_Work order_
Reprint all records below exactly. No images.

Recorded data
# # # #

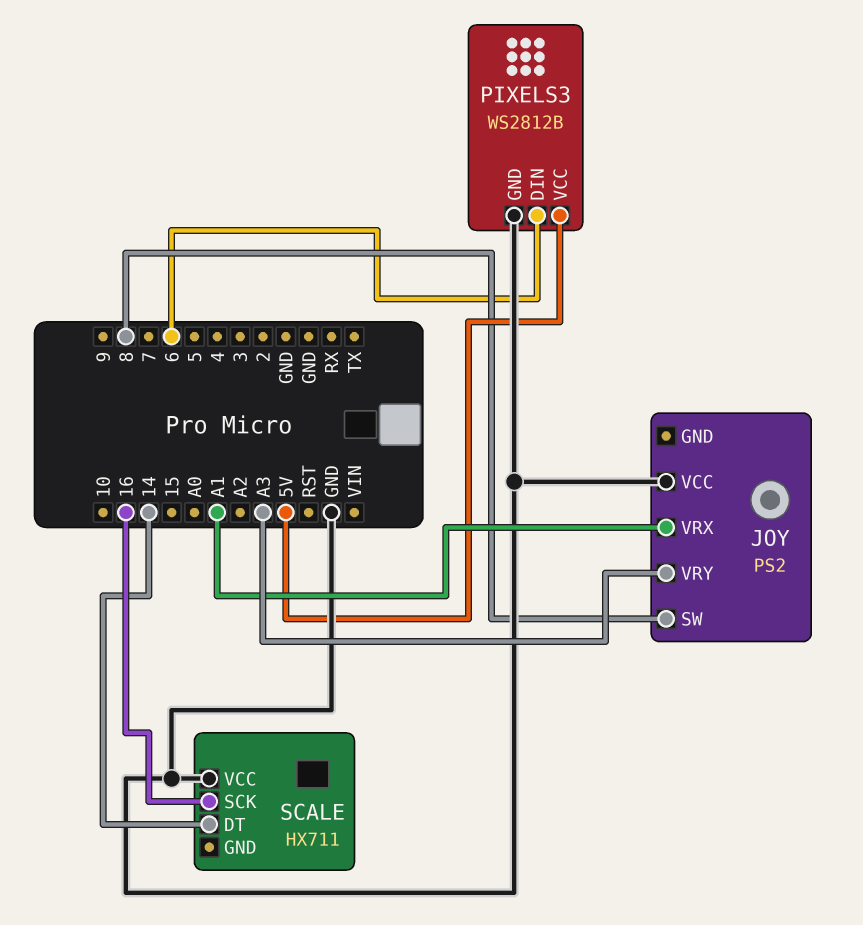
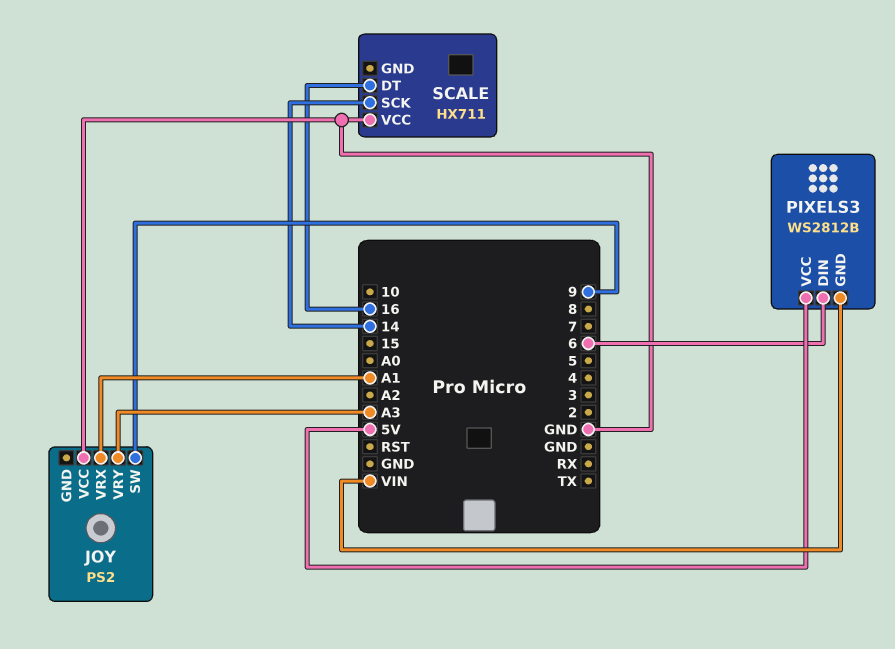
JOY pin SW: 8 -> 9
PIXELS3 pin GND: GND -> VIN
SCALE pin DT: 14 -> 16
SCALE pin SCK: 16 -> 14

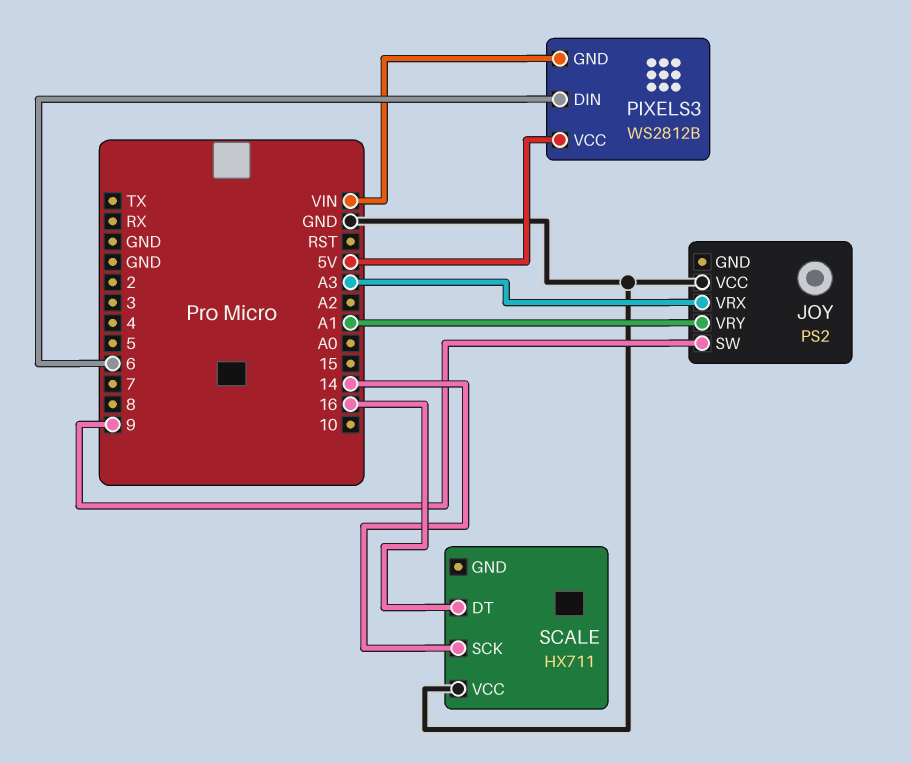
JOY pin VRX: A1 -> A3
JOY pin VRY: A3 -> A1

# # # #

_Response to this task_
JOY pin SW: 8 -> 9
PIXELS3 pin GND: GND -> VIN
SCALE pin DT: 14 -> 16
SCALE pin SCK: 16 -> 14

JOY pin VRX: A1 -> A3
JOY pin VRY: A3 -> A1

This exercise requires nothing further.